[start of Supplied information]

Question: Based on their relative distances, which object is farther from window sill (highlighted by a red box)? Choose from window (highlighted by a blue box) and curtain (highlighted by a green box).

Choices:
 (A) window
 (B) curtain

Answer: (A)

[end of Supplied information]

Express every line of the items above as a JSON list of strings, with one string per line and blank lines omitted.

=== The result ===
[
  "Question: Based on their relative distances, which object is farther from window sill (highlighted by a red box)? Choose from window (highlighted by a blue box) and curtain (highlighted by a green box).",
  "Choices:",
  " (A) window",
  " (B) curtain",
  "Answer: (A)"
]